What needs to be done: Write out the entire listing below exactly as it appears, minus any pictures.

● ● ●

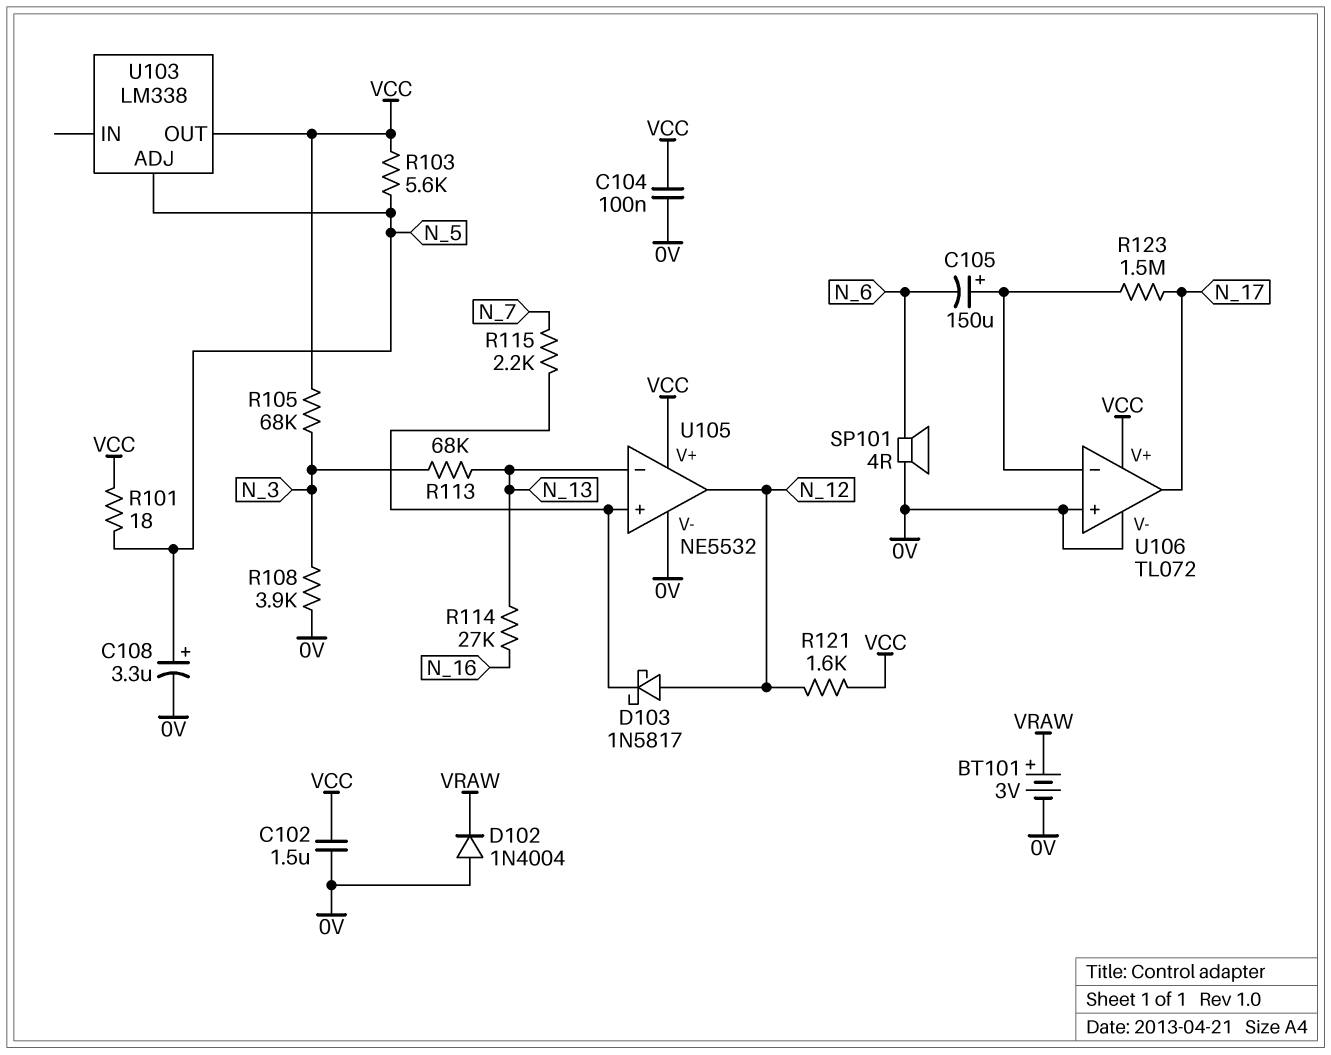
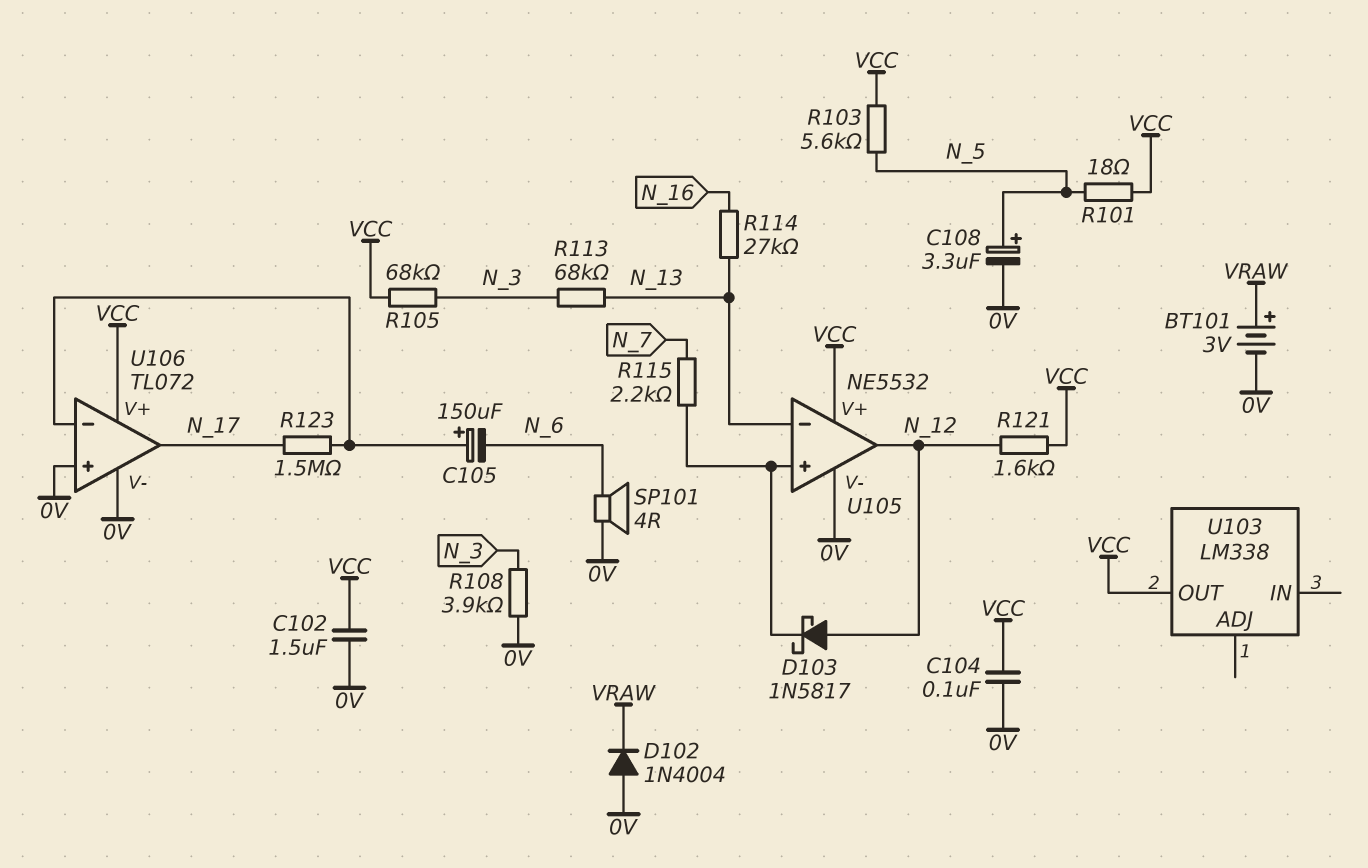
U103 pin ADJ: N_5 -> none

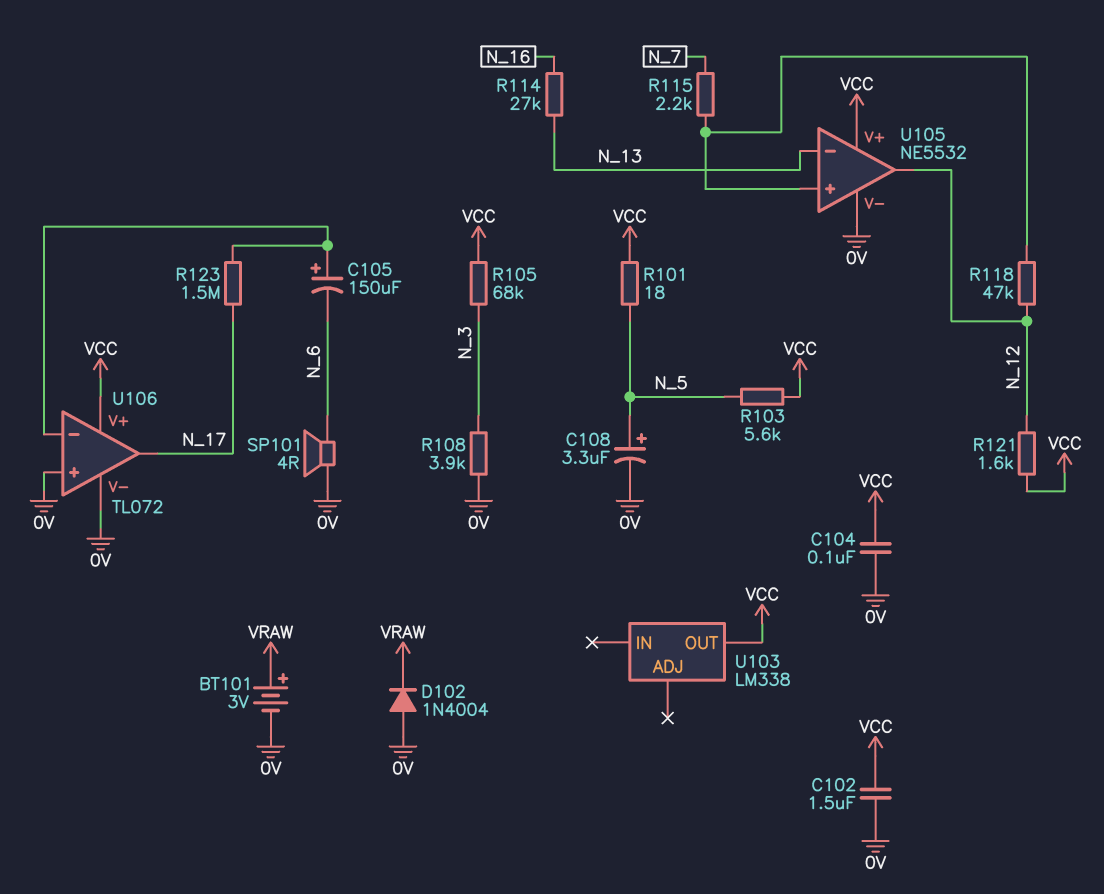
D103: schottky 1N5817 (A N_12, K U105/in+) -> none
R113: 68k (N_3, N_13) -> none
R118: none -> 47k (N_12, U105/in+)

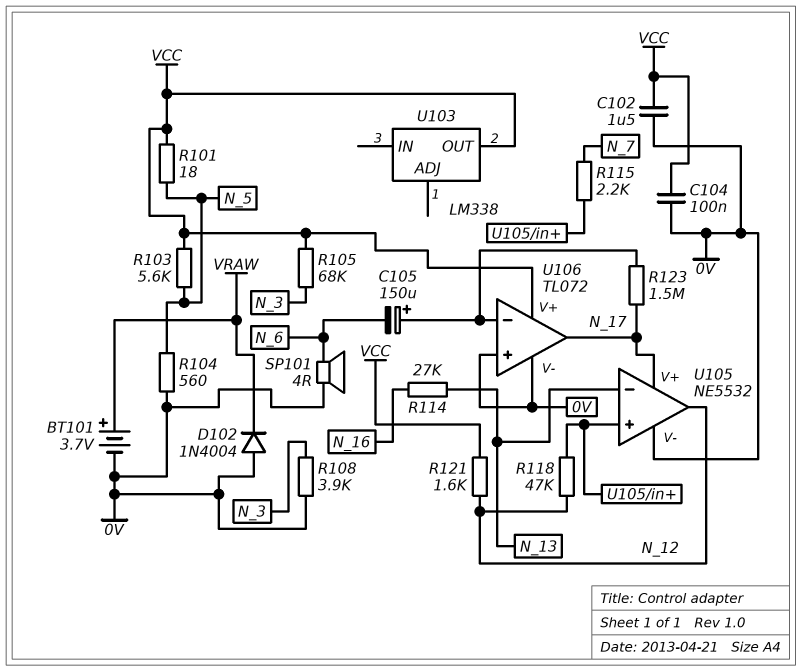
BT101: 3V (plus VRAW, minus 0V) -> 3.7V (plus VRAW, minus 0V)
C108: 3.3uF (plus N_5, minus 0V) -> none
R104: none -> 560 (0V, N_5)
U105 pin V+: VCC -> N_17

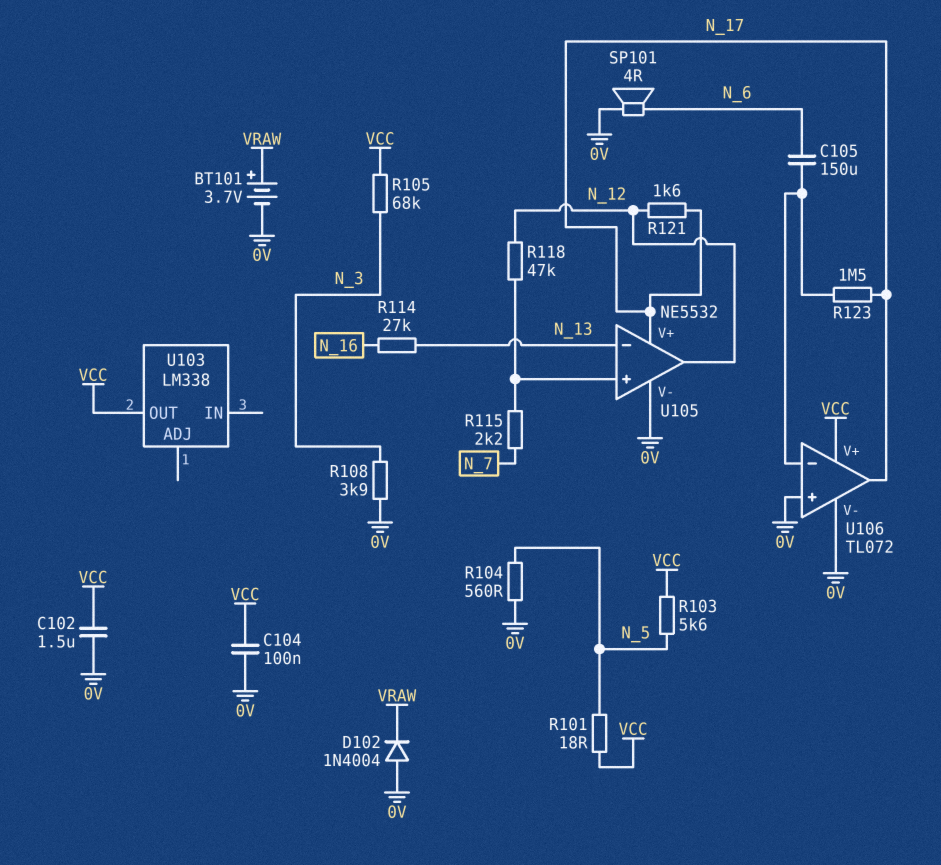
C105: 150uF (plus U106/in-, minus N_6) -> 150uF (N_6, U106/in-)
R121: 1.6k (N_12, VCC) -> 1.6k (N_12, N_17)

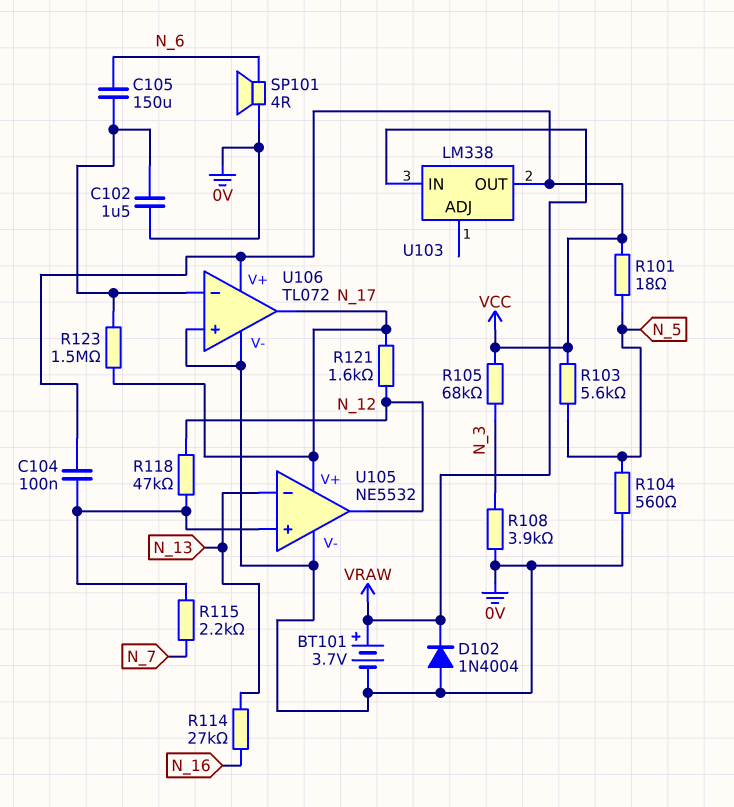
C102: 1.5uF (0V, VCC) -> 1.5uF (0V, U106/in-)
C104: 100nF (0V, VCC) -> 100nF (U105/in+, VCC)
U103 pin IN: none -> VRAW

● ● ●

Output for this exercise:
U103 pin ADJ: N_5 -> none

D103: schottky 1N5817 (A N_12, K U105/in+) -> none
R113: 68k (N_3, N_13) -> none
R118: none -> 47k (N_12, U105/in+)

BT101: 3V (plus VRAW, minus 0V) -> 3.7V (plus VRAW, minus 0V)
C108: 3.3uF (plus N_5, minus 0V) -> none
R104: none -> 560 (0V, N_5)
U105 pin V+: VCC -> N_17

C105: 150uF (plus U106/in-, minus N_6) -> 150uF (N_6, U106/in-)
R121: 1.6k (N_12, VCC) -> 1.6k (N_12, N_17)

C102: 1.5uF (0V, VCC) -> 1.5uF (0V, U106/in-)
C104: 100nF (0V, VCC) -> 100nF (U105/in+, VCC)
U103 pin IN: none -> VRAW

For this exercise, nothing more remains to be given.